### PROBLEM TO SOLVE
Please return every line in the entries below with the word "MOSI" in it.

(Saved entries)
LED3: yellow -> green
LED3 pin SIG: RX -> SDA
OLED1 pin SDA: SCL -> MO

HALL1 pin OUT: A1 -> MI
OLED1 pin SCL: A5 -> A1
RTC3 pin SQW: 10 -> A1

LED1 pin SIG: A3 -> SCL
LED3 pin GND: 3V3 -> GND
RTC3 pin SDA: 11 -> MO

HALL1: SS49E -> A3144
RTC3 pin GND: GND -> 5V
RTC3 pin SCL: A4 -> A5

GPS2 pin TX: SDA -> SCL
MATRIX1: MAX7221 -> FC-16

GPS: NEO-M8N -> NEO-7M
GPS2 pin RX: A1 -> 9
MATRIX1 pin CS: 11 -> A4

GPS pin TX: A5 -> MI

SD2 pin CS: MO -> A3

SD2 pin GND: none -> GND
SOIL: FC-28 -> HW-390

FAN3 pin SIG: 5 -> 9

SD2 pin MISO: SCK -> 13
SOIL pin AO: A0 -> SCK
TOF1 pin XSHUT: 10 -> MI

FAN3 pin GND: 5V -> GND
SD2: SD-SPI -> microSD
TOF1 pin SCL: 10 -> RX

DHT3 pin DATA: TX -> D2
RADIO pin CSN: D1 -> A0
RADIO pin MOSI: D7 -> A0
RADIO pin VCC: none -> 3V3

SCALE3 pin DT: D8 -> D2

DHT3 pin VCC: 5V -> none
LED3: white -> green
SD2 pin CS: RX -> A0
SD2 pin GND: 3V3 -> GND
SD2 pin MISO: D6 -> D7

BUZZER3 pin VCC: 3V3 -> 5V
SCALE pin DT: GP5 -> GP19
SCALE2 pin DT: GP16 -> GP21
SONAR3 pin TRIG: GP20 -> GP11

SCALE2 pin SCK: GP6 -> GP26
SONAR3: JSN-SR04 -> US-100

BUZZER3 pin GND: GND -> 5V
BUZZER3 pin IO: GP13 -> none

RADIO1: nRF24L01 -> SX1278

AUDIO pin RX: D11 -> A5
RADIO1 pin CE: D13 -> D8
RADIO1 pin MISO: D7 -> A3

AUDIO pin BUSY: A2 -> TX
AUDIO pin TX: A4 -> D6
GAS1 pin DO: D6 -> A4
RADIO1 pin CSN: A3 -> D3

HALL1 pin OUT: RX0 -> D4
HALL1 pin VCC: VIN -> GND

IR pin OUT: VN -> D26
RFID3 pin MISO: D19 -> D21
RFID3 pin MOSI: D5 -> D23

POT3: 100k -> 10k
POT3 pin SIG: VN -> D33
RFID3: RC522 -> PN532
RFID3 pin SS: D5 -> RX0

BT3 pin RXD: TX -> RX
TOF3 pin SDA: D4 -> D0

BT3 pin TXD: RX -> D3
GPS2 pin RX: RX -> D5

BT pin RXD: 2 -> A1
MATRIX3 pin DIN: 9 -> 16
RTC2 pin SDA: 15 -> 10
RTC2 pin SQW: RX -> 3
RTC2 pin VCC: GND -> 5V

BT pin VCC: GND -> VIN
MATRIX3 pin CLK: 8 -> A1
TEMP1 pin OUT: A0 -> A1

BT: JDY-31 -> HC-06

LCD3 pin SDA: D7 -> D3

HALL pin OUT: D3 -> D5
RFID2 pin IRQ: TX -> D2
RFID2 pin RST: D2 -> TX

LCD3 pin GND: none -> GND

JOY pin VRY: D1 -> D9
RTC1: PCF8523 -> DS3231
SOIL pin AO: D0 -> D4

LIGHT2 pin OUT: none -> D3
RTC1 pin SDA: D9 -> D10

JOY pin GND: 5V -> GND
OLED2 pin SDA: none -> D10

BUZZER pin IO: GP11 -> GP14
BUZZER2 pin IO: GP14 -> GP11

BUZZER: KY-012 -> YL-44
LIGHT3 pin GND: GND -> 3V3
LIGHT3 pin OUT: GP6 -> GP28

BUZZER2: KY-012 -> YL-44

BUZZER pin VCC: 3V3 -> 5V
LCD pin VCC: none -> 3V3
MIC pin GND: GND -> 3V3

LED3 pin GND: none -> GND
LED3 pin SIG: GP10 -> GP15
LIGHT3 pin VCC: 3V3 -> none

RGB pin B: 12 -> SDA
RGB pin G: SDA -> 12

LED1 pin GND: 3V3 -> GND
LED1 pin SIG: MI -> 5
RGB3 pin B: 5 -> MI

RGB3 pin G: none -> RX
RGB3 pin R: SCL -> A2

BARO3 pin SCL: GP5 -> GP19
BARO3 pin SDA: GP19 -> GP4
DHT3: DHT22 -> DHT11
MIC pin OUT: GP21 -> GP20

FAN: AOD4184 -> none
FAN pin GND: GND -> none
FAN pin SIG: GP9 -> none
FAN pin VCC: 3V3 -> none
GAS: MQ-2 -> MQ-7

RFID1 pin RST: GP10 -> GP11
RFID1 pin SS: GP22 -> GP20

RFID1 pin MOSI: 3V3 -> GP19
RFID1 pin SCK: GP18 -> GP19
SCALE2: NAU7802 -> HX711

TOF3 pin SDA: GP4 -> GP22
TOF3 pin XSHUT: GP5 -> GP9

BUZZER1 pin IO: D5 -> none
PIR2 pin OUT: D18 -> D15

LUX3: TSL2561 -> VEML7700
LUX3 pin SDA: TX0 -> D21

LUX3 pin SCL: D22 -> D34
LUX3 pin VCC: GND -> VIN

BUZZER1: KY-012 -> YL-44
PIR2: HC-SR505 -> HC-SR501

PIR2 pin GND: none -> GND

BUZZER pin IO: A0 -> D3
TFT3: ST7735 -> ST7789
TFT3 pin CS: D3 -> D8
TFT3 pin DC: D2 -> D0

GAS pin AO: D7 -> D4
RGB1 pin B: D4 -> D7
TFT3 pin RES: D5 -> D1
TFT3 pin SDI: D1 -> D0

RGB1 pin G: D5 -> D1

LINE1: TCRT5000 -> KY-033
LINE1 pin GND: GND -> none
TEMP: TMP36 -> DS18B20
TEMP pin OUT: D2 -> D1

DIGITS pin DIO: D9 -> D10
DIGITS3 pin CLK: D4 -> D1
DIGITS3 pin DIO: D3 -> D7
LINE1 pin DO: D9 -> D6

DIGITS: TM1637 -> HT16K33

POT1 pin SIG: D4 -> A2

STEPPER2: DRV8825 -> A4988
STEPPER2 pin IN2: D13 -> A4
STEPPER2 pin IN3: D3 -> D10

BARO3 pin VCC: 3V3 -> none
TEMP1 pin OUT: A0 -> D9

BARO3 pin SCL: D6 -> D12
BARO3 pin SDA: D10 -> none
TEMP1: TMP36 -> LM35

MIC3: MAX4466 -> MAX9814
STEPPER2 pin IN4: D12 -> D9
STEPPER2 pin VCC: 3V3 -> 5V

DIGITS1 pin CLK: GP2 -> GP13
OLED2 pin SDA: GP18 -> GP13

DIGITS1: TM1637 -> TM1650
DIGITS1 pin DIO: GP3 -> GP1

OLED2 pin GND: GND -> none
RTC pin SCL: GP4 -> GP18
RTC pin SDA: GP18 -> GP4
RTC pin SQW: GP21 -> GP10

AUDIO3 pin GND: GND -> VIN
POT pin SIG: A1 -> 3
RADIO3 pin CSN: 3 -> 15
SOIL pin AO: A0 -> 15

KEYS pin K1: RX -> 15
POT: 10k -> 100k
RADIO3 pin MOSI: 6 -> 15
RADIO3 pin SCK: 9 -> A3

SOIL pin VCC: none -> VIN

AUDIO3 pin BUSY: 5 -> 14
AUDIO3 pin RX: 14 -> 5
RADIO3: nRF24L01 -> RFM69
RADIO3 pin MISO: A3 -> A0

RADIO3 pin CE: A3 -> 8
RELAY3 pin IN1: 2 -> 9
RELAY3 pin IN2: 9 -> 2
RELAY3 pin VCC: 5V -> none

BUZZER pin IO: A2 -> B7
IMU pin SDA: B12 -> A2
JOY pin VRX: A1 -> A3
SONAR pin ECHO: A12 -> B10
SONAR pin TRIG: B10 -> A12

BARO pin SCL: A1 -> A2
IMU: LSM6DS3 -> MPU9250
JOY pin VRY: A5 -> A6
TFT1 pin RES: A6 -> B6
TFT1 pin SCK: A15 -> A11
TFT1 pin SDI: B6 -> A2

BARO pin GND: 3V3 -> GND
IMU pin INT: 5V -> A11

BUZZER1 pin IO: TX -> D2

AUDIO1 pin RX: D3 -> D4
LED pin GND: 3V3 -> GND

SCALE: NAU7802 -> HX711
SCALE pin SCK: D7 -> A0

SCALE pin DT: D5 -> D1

### SOLUTION TO THE PROBLEM
RADIO pin MOSI: D7 -> A0
RFID3 pin MOSI: D5 -> D23
RFID1 pin MOSI: 3V3 -> GP19
RADIO3 pin MOSI: 6 -> 15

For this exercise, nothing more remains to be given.